> **WHAT TO WORK ON**
Return the data below exactly, but only from the line containing "teddy/orange | 33, 443" through the line containing "shifted | toy", with both of those lines included.

> **TASK DATA**

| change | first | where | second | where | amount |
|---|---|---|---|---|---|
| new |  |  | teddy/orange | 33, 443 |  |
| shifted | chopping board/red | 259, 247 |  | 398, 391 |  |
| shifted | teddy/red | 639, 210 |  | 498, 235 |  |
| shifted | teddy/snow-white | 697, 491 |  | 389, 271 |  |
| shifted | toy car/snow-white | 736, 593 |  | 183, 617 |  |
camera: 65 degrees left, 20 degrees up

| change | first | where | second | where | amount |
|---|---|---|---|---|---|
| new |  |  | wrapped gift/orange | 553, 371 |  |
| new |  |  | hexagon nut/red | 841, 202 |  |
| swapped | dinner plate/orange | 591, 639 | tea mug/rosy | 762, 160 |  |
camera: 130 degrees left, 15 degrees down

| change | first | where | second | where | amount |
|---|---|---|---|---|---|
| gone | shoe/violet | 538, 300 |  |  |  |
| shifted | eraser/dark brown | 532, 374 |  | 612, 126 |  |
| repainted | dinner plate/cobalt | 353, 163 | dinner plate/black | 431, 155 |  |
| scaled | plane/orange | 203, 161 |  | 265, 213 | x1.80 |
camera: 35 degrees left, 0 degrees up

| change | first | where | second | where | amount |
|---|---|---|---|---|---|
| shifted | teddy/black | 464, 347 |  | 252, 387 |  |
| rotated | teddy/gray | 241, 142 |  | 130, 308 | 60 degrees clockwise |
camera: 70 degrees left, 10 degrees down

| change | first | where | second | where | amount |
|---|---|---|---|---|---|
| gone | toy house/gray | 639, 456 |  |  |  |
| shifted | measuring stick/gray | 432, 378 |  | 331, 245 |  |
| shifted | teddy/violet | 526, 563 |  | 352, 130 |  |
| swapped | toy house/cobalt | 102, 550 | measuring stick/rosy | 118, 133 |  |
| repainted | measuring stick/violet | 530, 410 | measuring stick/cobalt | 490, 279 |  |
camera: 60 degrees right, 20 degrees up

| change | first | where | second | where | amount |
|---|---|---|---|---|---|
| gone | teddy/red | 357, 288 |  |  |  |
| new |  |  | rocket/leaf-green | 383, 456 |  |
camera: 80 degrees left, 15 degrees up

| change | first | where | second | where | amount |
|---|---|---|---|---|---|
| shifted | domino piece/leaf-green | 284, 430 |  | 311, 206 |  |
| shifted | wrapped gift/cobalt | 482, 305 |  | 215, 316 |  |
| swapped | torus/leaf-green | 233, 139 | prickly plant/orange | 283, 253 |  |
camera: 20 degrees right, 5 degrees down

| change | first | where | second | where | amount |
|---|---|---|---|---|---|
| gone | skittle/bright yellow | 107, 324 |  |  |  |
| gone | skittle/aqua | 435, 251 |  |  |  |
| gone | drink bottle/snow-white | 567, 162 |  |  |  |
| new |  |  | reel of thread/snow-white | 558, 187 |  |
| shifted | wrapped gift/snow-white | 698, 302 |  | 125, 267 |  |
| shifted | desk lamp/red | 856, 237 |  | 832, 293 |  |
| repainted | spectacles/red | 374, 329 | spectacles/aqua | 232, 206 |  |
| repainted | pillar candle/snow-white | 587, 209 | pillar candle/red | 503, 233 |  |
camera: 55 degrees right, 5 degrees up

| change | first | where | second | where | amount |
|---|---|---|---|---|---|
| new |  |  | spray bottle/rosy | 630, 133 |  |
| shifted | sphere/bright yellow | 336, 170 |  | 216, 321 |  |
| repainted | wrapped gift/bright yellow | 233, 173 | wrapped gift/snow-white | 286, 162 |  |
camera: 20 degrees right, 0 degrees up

> **RESPONSE TO THIS TASK**
| new |  |  | teddy/orange | 33, 443 |  |
| shifted | chopping board/red | 259, 247 |  | 398, 391 |  |
| shifted | teddy/red | 639, 210 |  | 498, 235 |  |
| shifted | teddy/snow-white | 697, 491 |  | 389, 271 |  |
| shifted | toy car/snow-white | 736, 593 |  | 183, 617 |  |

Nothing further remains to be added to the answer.